• WORK ORDER
Collect all lines below with the string "white".

• THE DATA
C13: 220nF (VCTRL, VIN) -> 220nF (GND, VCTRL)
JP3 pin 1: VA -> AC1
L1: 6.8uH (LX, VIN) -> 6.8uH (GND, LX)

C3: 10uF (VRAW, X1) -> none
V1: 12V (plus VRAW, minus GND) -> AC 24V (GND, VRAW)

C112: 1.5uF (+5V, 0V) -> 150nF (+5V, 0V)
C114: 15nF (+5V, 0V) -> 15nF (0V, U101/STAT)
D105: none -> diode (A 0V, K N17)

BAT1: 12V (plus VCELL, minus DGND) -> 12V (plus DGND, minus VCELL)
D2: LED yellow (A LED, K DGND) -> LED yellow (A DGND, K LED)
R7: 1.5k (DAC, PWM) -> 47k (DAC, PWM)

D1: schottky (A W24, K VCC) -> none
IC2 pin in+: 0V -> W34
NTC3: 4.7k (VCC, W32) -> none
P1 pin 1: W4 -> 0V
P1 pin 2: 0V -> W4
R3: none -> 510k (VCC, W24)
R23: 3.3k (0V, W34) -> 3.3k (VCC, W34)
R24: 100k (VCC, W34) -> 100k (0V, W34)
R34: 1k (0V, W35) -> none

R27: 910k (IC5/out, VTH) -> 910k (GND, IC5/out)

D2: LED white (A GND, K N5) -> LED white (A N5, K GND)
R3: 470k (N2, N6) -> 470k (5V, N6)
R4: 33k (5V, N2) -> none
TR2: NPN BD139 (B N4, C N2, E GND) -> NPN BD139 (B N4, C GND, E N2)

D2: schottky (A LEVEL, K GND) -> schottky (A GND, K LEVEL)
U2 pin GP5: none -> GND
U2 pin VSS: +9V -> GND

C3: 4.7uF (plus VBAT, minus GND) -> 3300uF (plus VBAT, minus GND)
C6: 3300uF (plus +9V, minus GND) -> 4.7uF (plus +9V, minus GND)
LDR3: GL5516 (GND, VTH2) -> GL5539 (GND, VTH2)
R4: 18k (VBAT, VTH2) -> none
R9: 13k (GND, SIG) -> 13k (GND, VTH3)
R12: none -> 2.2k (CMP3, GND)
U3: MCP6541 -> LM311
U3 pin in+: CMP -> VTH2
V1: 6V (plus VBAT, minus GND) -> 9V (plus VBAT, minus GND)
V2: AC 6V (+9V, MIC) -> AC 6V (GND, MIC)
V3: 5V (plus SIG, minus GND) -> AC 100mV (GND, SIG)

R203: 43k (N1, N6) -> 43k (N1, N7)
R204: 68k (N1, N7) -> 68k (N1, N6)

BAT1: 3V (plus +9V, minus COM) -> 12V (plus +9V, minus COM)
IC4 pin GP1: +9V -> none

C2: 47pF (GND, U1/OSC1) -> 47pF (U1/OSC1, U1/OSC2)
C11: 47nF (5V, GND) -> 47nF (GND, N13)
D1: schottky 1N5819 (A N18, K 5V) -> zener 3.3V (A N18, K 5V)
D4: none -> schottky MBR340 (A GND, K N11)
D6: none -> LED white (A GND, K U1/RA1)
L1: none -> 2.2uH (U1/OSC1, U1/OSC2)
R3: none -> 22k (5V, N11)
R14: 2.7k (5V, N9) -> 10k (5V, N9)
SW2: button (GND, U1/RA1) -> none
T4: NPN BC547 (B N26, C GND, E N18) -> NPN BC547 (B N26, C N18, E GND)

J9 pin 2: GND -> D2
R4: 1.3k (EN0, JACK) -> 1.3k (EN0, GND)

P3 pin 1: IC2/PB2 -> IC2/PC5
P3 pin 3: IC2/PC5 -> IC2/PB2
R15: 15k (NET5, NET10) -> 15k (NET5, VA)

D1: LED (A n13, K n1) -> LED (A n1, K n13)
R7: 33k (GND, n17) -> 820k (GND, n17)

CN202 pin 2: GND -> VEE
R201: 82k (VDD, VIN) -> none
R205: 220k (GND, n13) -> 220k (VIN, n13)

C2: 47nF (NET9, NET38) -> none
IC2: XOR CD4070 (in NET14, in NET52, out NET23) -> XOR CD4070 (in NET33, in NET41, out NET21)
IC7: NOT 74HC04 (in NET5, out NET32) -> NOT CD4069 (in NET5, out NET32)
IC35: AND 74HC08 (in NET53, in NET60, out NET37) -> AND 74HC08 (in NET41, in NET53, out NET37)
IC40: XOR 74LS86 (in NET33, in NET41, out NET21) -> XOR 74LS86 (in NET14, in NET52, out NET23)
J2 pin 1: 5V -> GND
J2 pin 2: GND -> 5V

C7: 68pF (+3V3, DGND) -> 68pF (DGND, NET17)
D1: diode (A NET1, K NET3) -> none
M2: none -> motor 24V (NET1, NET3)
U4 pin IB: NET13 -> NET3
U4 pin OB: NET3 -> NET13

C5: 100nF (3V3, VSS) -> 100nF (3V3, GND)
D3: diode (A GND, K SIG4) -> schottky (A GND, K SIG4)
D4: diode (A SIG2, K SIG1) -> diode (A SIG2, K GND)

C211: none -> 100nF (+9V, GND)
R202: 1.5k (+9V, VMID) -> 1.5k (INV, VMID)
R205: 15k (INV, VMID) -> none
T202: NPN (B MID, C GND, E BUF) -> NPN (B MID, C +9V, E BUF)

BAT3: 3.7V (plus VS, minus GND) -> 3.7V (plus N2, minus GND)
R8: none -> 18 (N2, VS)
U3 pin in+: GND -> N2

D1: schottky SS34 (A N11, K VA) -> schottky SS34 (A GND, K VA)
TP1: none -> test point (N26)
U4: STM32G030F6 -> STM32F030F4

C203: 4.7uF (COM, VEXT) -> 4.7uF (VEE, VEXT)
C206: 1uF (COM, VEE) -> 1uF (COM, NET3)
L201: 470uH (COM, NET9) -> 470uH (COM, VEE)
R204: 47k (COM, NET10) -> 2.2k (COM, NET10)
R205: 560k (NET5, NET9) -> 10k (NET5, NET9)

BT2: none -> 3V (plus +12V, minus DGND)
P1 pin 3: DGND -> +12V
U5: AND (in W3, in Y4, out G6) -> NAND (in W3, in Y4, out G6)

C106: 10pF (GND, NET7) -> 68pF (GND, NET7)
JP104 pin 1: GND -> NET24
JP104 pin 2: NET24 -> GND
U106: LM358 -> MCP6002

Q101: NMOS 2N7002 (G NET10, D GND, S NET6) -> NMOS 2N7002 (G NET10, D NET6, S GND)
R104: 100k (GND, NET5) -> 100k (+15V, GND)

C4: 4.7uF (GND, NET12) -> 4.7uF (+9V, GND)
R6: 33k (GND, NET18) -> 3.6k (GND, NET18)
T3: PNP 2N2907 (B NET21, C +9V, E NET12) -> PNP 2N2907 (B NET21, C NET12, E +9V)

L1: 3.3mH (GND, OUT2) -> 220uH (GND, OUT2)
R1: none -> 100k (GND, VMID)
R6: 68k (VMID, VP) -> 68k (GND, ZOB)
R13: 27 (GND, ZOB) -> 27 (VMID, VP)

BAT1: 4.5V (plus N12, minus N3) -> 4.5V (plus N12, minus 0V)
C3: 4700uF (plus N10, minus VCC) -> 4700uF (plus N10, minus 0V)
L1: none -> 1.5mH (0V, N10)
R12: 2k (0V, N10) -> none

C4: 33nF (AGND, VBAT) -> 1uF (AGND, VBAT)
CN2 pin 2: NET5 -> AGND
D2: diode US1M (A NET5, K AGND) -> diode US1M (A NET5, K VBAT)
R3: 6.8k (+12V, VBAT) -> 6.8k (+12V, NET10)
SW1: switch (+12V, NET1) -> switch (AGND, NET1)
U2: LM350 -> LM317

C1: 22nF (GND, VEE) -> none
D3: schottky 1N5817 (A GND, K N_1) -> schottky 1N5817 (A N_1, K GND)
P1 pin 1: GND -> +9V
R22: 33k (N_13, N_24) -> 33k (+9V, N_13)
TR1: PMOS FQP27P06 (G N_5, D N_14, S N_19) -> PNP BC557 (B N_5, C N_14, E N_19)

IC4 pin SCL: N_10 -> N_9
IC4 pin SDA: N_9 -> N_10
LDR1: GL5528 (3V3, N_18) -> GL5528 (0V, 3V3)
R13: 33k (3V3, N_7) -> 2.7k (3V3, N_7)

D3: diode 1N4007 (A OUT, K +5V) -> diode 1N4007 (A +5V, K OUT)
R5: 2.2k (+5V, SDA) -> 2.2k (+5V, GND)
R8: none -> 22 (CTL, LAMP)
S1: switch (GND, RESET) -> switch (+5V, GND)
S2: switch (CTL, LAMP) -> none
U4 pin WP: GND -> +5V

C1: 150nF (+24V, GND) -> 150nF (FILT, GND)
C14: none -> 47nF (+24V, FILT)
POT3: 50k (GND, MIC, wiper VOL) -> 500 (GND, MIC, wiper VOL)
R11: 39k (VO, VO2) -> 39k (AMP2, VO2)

• RESPONSE FOR THIS EXERCISE
D2: LED white (A GND, K N5) -> LED white (A N5, K GND)
D6: none -> LED white (A GND, K U1/RA1)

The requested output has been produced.